*What you will do:*
Once a line is found to contain "none", copy it out of the listing.

*Collected material:*
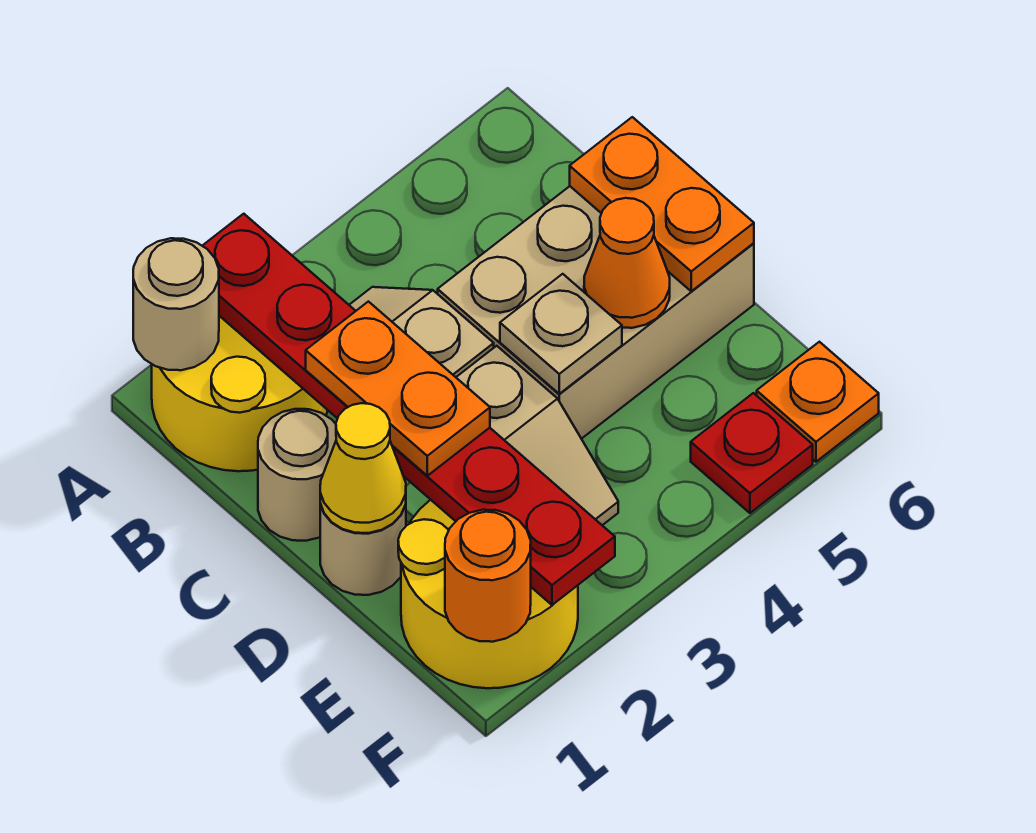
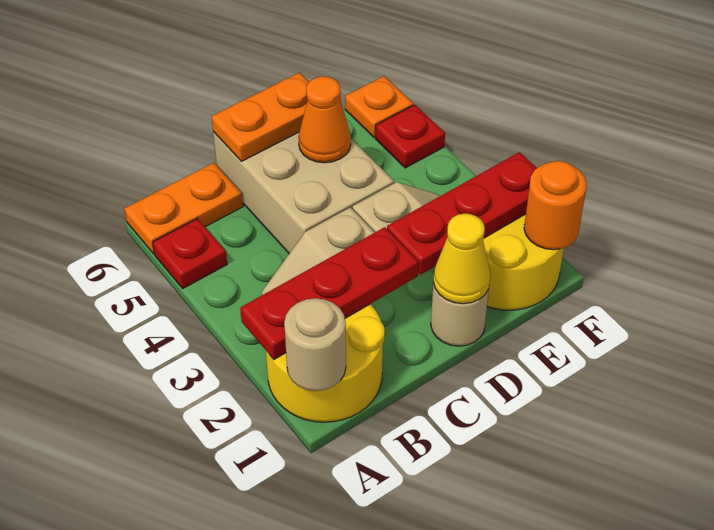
none -> red plate A5 level 1
tan round brick C1 level 1 -> none
orange plate C2:D2 level 3 -> orange plate A6:B6 level 1
tan plate D4 level 2 -> none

*Solution for this task:*
none -> red plate A5 level 1
tan round brick C1 level 1 -> none
tan plate D4 level 2 -> none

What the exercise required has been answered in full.